╭─ INFORMATION SUPPLIED
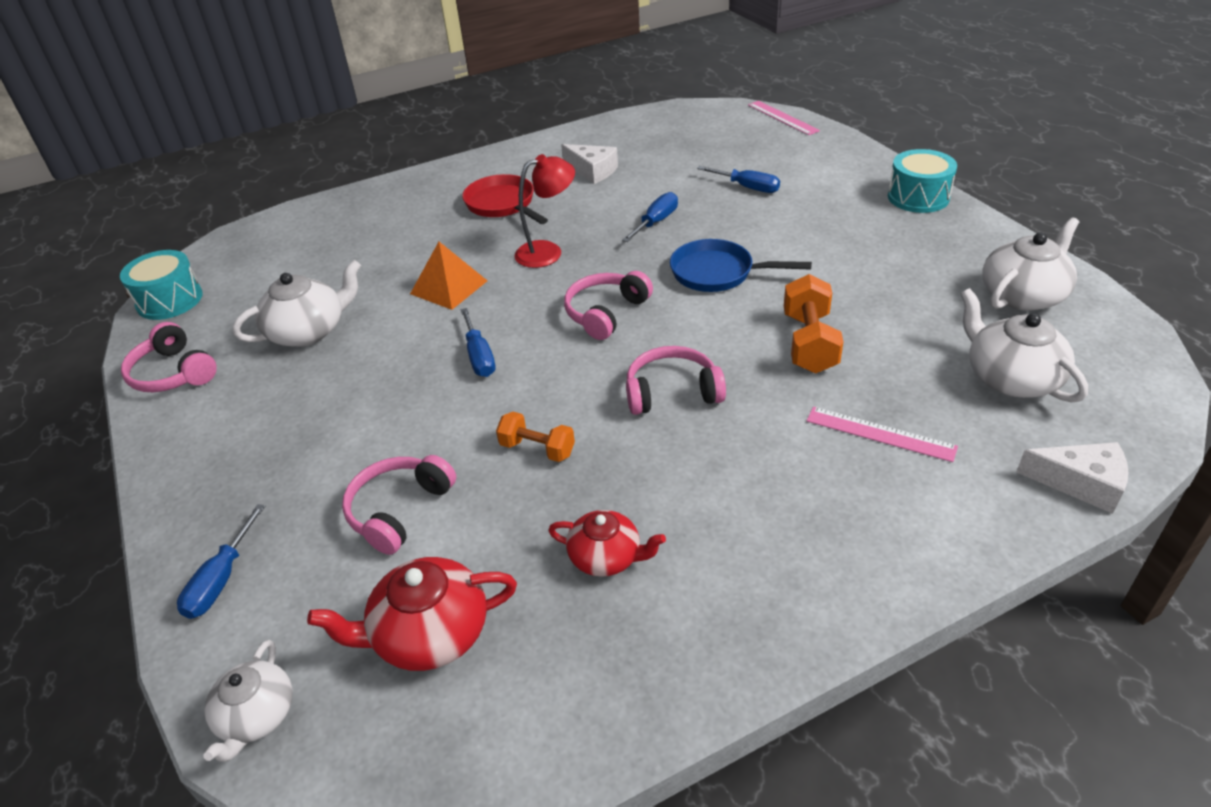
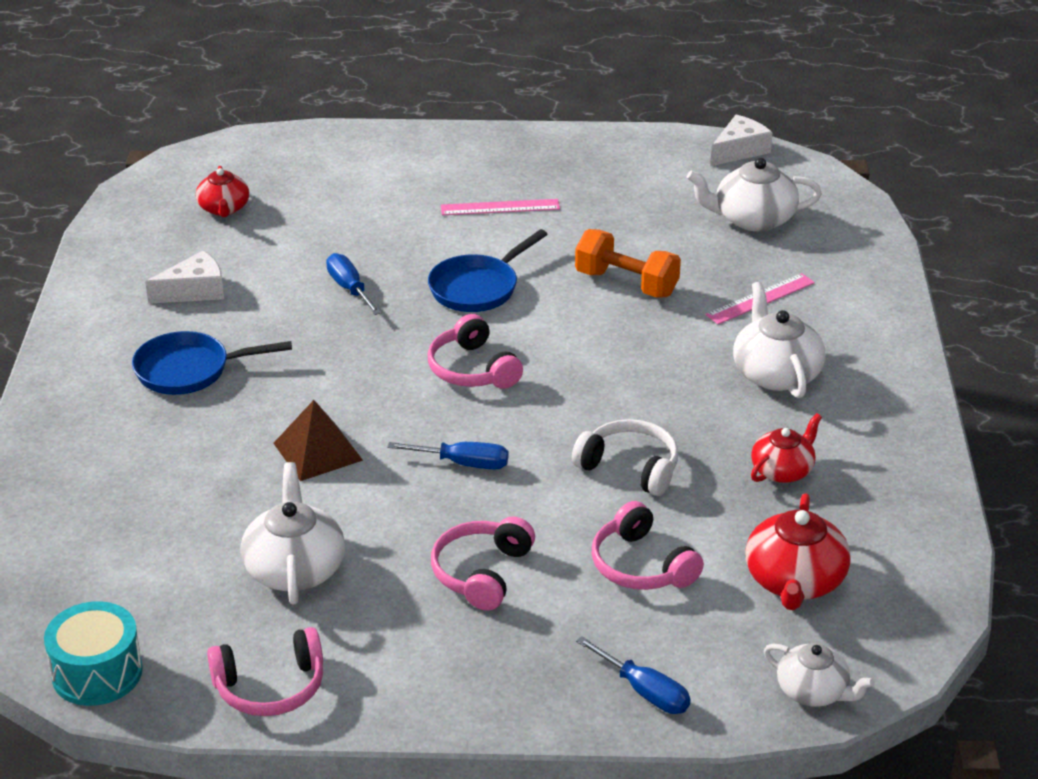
camera: 65 degrees left, 5 degrees down
(449, 287) = (317, 451): orange pyramid -> brown pyramid
(502, 204) = (189, 370): red pan -> blue pan
(537, 449) = (630, 467): orange dumbbell -> white headphones
(548, 252) = (325, 369): red lamp -> none
(672, 392) = (622, 373): pink headphones -> pink headphones (481, 573)
(697, 142) = (224, 208): none -> red teapot
(747, 187) = (352, 216): blue screwdriver -> none
(782, 117) = (243, 143): pink ruler -> pink ruler (500, 207)
(918, 197) = (481, 143): turquoise drum -> none
(1023, 295) = (667, 167): white teapot -> white teapot (775, 373)
(1081, 483) = (874, 246): white cheese -> white cheese (739, 150)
╰─
= WHAT THIS TASK INVOLVES =
Return the entries above exactly as they appear. Pictures should not be copied.

= EXPECTED OUTPUT =
camera: 65 degrees left, 5 degrees down
(449, 287) = (317, 451): orange pyramid -> brown pyramid
(502, 204) = (189, 370): red pan -> blue pan
(537, 449) = (630, 467): orange dumbbell -> white headphones
(548, 252) = (325, 369): red lamp -> none
(672, 392) = (622, 373): pink headphones -> pink headphones (481, 573)
(697, 142) = (224, 208): none -> red teapot
(747, 187) = (352, 216): blue screwdriver -> none
(782, 117) = (243, 143): pink ruler -> pink ruler (500, 207)
(918, 197) = (481, 143): turquoise drum -> none
(1023, 295) = (667, 167): white teapot -> white teapot (775, 373)
(1081, 483) = (874, 246): white cheese -> white cheese (739, 150)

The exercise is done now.